**Data block:**
== Segment start ==

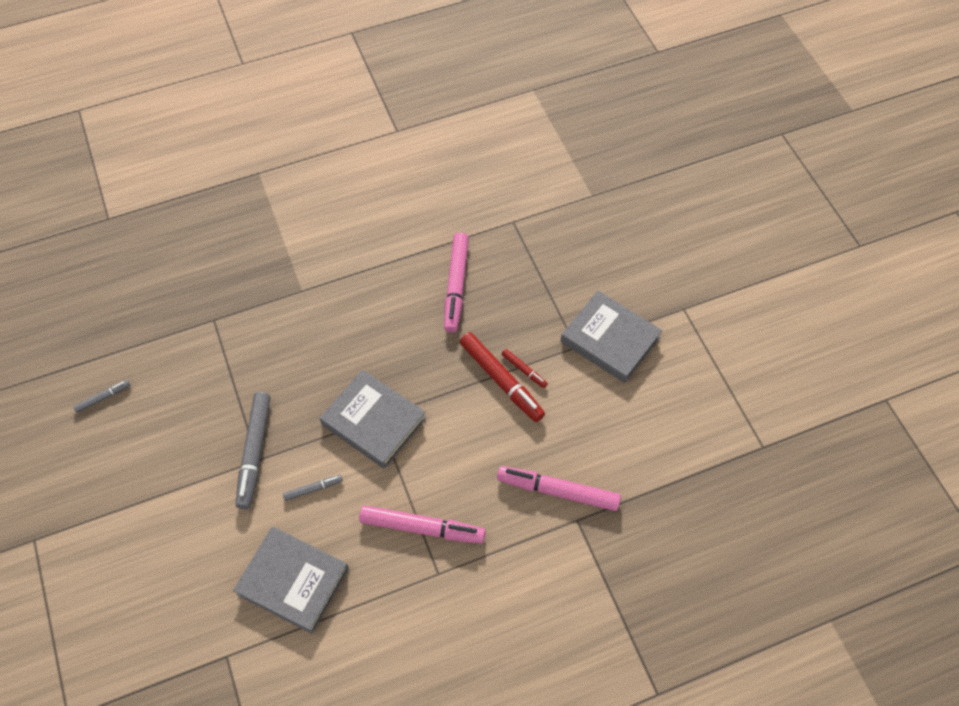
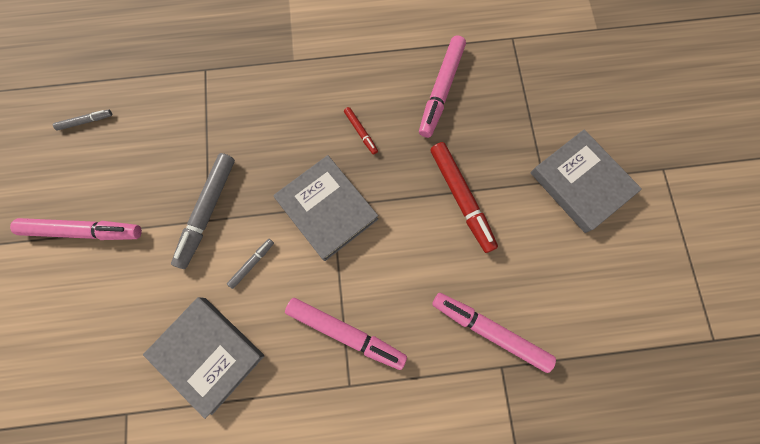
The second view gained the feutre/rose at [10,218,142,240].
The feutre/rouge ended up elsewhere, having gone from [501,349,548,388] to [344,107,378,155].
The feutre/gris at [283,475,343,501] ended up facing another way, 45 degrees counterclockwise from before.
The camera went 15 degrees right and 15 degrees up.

== Segment end ==

Scan the data for the word "feutre" and copy every line where it shows up.

The second view gained the feutre/rose at [10,218,142,240].
The feutre/rouge ended up elsewhere, having gone from [501,349,548,388] to [344,107,378,155].
The feutre/gris at [283,475,343,501] ended up facing another way, 45 degrees counterclockwise from before.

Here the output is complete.